ABOUT THIS TASK: All that should come back is the lines of the data below from the one containing "C208: 1.5nF (GND, RESET) -> 1.5nF (GND, VIN)" to the one containing "R204: 100k (+9V, IC202/ADC)", inclusive, exactly as they stand.

-- MATERIAL FOR THIS TASK follows --

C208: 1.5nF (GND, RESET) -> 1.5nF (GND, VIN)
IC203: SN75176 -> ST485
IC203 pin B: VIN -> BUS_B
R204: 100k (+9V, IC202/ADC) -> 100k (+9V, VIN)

-- MATERIAL FOR THIS TASK concluded --
-- MATERIAL FOR THIS TASK follows --

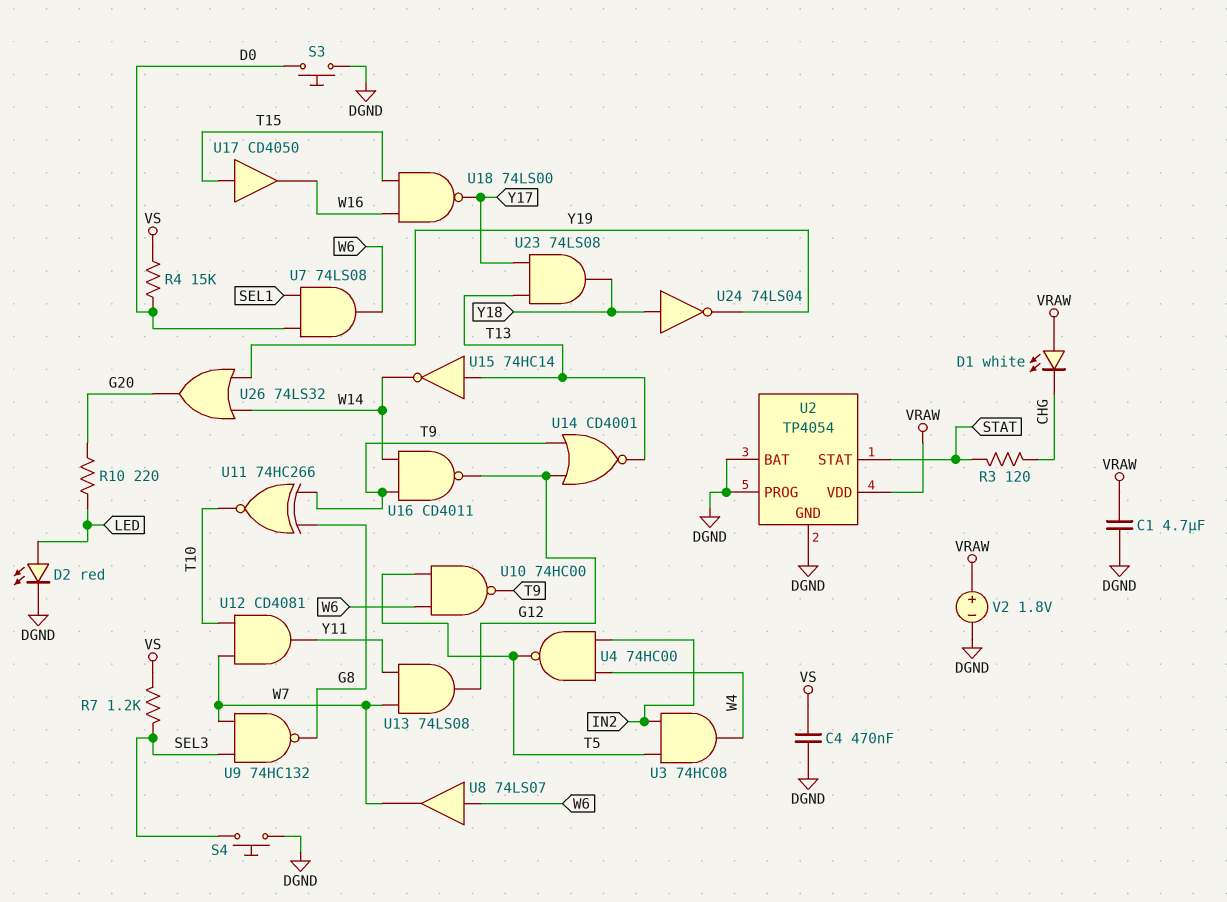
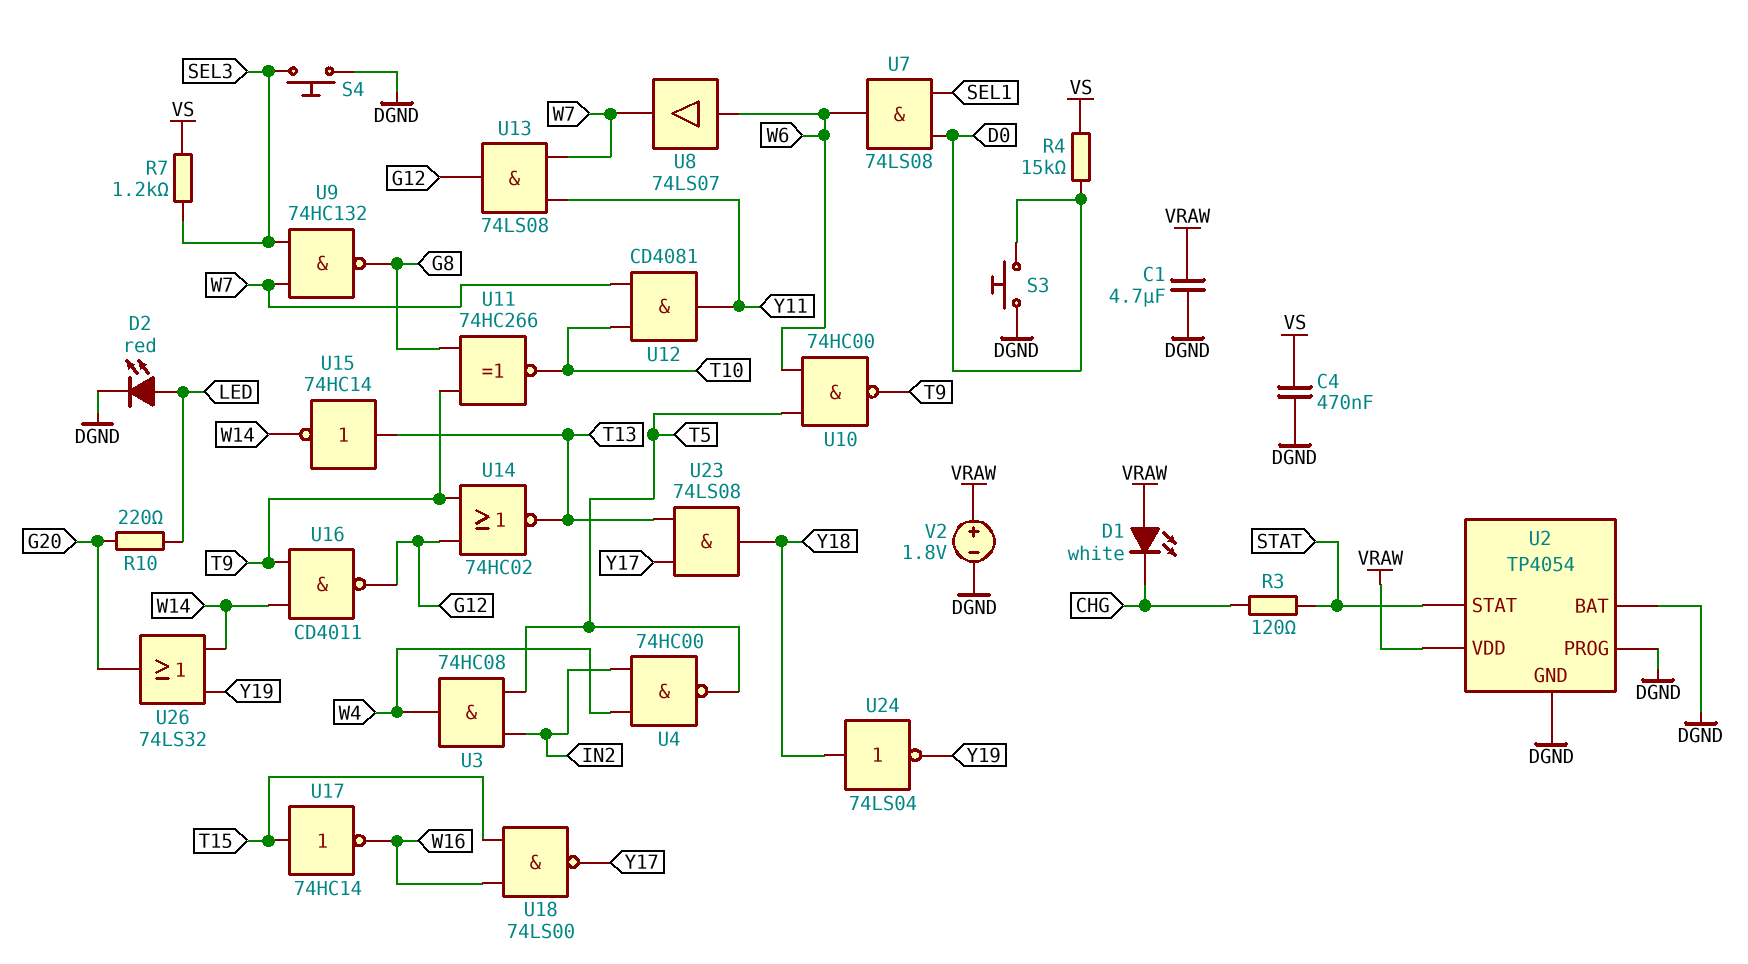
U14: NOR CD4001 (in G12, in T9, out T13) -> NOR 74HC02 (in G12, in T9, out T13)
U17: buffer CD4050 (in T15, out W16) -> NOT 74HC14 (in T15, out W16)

-- MATERIAL FOR THIS TASK concluded --

WRITTEN SOLUTION:
C208: 1.5nF (GND, RESET) -> 1.5nF (GND, VIN)
IC203: SN75176 -> ST485
IC203 pin B: VIN -> BUS_B
R204: 100k (+9V, IC202/ADC) -> 100k (+9V, VIN)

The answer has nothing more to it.